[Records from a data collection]
============================================================

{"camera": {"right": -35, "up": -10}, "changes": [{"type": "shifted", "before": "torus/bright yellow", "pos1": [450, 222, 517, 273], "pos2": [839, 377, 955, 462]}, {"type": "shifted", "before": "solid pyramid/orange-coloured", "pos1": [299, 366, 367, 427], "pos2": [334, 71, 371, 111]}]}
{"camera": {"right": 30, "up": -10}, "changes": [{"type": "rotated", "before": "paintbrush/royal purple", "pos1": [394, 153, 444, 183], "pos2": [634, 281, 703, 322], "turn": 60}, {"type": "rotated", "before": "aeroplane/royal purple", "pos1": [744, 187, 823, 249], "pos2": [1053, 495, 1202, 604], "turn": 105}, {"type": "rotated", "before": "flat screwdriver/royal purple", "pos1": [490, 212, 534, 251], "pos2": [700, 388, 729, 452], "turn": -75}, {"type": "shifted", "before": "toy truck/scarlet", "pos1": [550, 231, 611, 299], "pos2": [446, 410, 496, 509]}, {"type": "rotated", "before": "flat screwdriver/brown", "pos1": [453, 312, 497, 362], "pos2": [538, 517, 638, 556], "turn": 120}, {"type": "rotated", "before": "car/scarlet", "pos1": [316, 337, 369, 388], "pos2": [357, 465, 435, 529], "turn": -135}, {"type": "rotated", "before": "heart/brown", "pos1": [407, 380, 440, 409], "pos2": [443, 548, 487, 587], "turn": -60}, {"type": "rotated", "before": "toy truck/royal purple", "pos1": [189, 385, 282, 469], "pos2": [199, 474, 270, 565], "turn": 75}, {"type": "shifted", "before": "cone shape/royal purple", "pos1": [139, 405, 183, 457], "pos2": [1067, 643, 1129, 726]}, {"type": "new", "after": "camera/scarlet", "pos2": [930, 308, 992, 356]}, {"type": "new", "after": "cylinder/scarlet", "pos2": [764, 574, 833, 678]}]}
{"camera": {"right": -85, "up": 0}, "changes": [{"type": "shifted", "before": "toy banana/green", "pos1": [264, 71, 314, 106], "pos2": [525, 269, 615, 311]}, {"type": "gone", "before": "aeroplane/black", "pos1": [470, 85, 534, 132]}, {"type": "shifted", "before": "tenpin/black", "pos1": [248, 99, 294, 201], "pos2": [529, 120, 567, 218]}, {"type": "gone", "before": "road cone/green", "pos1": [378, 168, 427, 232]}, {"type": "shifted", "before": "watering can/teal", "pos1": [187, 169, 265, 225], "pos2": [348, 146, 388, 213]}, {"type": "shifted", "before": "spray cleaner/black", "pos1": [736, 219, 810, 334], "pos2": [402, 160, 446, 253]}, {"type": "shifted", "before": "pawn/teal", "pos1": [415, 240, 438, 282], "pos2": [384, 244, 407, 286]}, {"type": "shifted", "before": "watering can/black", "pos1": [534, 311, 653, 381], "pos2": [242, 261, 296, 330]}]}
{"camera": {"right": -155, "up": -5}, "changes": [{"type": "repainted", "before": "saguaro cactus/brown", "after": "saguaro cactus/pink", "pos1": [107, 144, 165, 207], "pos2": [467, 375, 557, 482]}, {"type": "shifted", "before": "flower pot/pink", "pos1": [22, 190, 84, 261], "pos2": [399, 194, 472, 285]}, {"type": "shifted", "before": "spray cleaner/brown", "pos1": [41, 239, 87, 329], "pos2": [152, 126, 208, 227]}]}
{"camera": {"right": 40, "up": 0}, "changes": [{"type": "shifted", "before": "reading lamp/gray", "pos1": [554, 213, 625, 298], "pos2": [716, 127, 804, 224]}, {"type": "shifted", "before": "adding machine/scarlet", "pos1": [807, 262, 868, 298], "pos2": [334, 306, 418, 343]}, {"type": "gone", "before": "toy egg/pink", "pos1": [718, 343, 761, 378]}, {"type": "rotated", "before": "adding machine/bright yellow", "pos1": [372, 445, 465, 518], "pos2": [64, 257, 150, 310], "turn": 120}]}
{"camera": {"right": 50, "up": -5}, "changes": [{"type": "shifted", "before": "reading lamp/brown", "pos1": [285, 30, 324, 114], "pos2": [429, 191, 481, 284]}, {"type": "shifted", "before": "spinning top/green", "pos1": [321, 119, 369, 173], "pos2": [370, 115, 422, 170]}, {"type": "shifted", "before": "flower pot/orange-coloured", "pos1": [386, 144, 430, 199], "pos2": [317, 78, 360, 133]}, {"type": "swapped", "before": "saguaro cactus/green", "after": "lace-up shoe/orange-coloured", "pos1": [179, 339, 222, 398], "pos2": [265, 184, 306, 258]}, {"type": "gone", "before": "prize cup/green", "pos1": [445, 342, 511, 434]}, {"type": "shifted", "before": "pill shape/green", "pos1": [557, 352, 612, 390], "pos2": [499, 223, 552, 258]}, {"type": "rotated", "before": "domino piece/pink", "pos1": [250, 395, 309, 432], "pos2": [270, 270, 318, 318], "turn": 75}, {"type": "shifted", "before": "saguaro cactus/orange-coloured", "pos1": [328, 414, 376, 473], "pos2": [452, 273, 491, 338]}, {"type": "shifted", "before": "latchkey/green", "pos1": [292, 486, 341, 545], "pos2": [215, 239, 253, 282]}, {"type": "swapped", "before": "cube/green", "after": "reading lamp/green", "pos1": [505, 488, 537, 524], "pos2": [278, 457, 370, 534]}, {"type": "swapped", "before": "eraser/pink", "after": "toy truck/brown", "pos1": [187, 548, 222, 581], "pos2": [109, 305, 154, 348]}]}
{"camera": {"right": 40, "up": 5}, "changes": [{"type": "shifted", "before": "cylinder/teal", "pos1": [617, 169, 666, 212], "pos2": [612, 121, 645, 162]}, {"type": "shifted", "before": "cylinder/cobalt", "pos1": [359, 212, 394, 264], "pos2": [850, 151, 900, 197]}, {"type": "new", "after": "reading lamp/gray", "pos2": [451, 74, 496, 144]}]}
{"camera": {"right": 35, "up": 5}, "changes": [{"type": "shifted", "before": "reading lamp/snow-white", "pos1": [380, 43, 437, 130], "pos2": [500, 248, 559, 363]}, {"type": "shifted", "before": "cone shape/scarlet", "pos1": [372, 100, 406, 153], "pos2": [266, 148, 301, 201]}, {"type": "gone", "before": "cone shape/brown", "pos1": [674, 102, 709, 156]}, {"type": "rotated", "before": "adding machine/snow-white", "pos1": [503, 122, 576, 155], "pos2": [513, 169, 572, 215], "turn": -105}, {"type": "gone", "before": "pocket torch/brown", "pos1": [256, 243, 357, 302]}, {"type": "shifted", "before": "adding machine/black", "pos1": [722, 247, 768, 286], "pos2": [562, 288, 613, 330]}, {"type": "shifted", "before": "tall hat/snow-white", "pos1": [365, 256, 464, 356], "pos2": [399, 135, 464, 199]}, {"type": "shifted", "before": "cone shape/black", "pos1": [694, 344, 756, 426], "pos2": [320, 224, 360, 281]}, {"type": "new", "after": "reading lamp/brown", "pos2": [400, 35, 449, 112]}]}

============================================================

▸ Task item: Please give back all of the data exactly as it appears.

▸ Solution below:
{"camera": {"right": -35, "up": -10}, "changes": [{"type": "shifted", "before": "torus/bright yellow", "pos1": [450, 222, 517, 273], "pos2": [839, 377, 955, 462]}, {"type": "shifted", "before": "solid pyramid/orange-coloured", "pos1": [299, 366, 367, 427], "pos2": [334, 71, 371, 111]}]}
{"camera": {"right": 30, "up": -10}, "changes": [{"type": "rotated", "before": "paintbrush/royal purple", "pos1": [394, 153, 444, 183], "pos2": [634, 281, 703, 322], "turn": 60}, {"type": "rotated", "before": "aeroplane/royal purple", "pos1": [744, 187, 823, 249], "pos2": [1053, 495, 1202, 604], "turn": 105}, {"type": "rotated", "before": "flat screwdriver/royal purple", "pos1": [490, 212, 534, 251], "pos2": [700, 388, 729, 452], "turn": -75}, {"type": "shifted", "before": "toy truck/scarlet", "pos1": [550, 231, 611, 299], "pos2": [446, 410, 496, 509]}, {"type": "rotated", "before": "flat screwdriver/brown", "pos1": [453, 312, 497, 362], "pos2": [538, 517, 638, 556], "turn": 120}, {"type": "rotated", "before": "car/scarlet", "pos1": [316, 337, 369, 388], "pos2": [357, 465, 435, 529], "turn": -135}, {"type": "rotated", "before": "heart/brown", "pos1": [407, 380, 440, 409], "pos2": [443, 548, 487, 587], "turn": -60}, {"type": "rotated", "before": "toy truck/royal purple", "pos1": [189, 385, 282, 469], "pos2": [199, 474, 270, 565], "turn": 75}, {"type": "shifted", "before": "cone shape/royal purple", "pos1": [139, 405, 183, 457], "pos2": [1067, 643, 1129, 726]}, {"type": "new", "after": "camera/scarlet", "pos2": [930, 308, 992, 356]}, {"type": "new", "after": "cylinder/scarlet", "pos2": [764, 574, 833, 678]}]}
{"camera": {"right": -85, "up": 0}, "changes": [{"type": "shifted", "before": "toy banana/green", "pos1": [264, 71, 314, 106], "pos2": [525, 269, 615, 311]}, {"type": "gone", "before": "aeroplane/black", "pos1": [470, 85, 534, 132]}, {"type": "shifted", "before": "tenpin/black", "pos1": [248, 99, 294, 201], "pos2": [529, 120, 567, 218]}, {"type": "gone", "before": "road cone/green", "pos1": [378, 168, 427, 232]}, {"type": "shifted", "before": "watering can/teal", "pos1": [187, 169, 265, 225], "pos2": [348, 146, 388, 213]}, {"type": "shifted", "before": "spray cleaner/black", "pos1": [736, 219, 810, 334], "pos2": [402, 160, 446, 253]}, {"type": "shifted", "before": "pawn/teal", "pos1": [415, 240, 438, 282], "pos2": [384, 244, 407, 286]}, {"type": "shifted", "before": "watering can/black", "pos1": [534, 311, 653, 381], "pos2": [242, 261, 296, 330]}]}
{"camera": {"right": -155, "up": -5}, "changes": [{"type": "repainted", "before": "saguaro cactus/brown", "after": "saguaro cactus/pink", "pos1": [107, 144, 165, 207], "pos2": [467, 375, 557, 482]}, {"type": "shifted", "before": "flower pot/pink", "pos1": [22, 190, 84, 261], "pos2": [399, 194, 472, 285]}, {"type": "shifted", "before": "spray cleaner/brown", "pos1": [41, 239, 87, 329], "pos2": [152, 126, 208, 227]}]}
{"camera": {"right": 40, "up": 0}, "changes": [{"type": "shifted", "before": "reading lamp/gray", "pos1": [554, 213, 625, 298], "pos2": [716, 127, 804, 224]}, {"type": "shifted", "before": "adding machine/scarlet", "pos1": [807, 262, 868, 298], "pos2": [334, 306, 418, 343]}, {"type": "gone", "before": "toy egg/pink", "pos1": [718, 343, 761, 378]}, {"type": "rotated", "before": "adding machine/bright yellow", "pos1": [372, 445, 465, 518], "pos2": [64, 257, 150, 310], "turn": 120}]}
{"camera": {"right": 50, "up": -5}, "changes": [{"type": "shifted", "before": "reading lamp/brown", "pos1": [285, 30, 324, 114], "pos2": [429, 191, 481, 284]}, {"type": "shifted", "before": "spinning top/green", "pos1": [321, 119, 369, 173], "pos2": [370, 115, 422, 170]}, {"type": "shifted", "before": "flower pot/orange-coloured", "pos1": [386, 144, 430, 199], "pos2": [317, 78, 360, 133]}, {"type": "swapped", "before": "saguaro cactus/green", "after": "lace-up shoe/orange-coloured", "pos1": [179, 339, 222, 398], "pos2": [265, 184, 306, 258]}, {"type": "gone", "before": "prize cup/green", "pos1": [445, 342, 511, 434]}, {"type": "shifted", "before": "pill shape/green", "pos1": [557, 352, 612, 390], "pos2": [499, 223, 552, 258]}, {"type": "rotated", "before": "domino piece/pink", "pos1": [250, 395, 309, 432], "pos2": [270, 270, 318, 318], "turn": 75}, {"type": "shifted", "before": "saguaro cactus/orange-coloured", "pos1": [328, 414, 376, 473], "pos2": [452, 273, 491, 338]}, {"type": "shifted", "before": "latchkey/green", "pos1": [292, 486, 341, 545], "pos2": [215, 239, 253, 282]}, {"type": "swapped", "before": "cube/green", "after": "reading lamp/green", "pos1": [505, 488, 537, 524], "pos2": [278, 457, 370, 534]}, {"type": "swapped", "before": "eraser/pink", "after": "toy truck/brown", "pos1": [187, 548, 222, 581], "pos2": [109, 305, 154, 348]}]}
{"camera": {"right": 40, "up": 5}, "changes": [{"type": "shifted", "before": "cylinder/teal", "pos1": [617, 169, 666, 212], "pos2": [612, 121, 645, 162]}, {"type": "shifted", "before": "cylinder/cobalt", "pos1": [359, 212, 394, 264], "pos2": [850, 151, 900, 197]}, {"type": "new", "after": "reading lamp/gray", "pos2": [451, 74, 496, 144]}]}
{"camera": {"right": 35, "up": 5}, "changes": [{"type": "shifted", "before": "reading lamp/snow-white", "pos1": [380, 43, 437, 130], "pos2": [500, 248, 559, 363]}, {"type": "shifted", "before": "cone shape/scarlet", "pos1": [372, 100, 406, 153], "pos2": [266, 148, 301, 201]}, {"type": "gone", "before": "cone shape/brown", "pos1": [674, 102, 709, 156]}, {"type": "rotated", "before": "adding machine/snow-white", "pos1": [503, 122, 576, 155], "pos2": [513, 169, 572, 215], "turn": -105}, {"type": "gone", "before": "pocket torch/brown", "pos1": [256, 243, 357, 302]}, {"type": "shifted", "before": "adding machine/black", "pos1": [722, 247, 768, 286], "pos2": [562, 288, 613, 330]}, {"type": "shifted", "before": "tall hat/snow-white", "pos1": [365, 256, 464, 356], "pos2": [399, 135, 464, 199]}, {"type": "shifted", "before": "cone shape/black", "pos1": [694, 344, 756, 426], "pos2": [320, 224, 360, 281]}, {"type": "new", "after": "reading lamp/brown", "pos2": [400, 35, 449, 112]}]}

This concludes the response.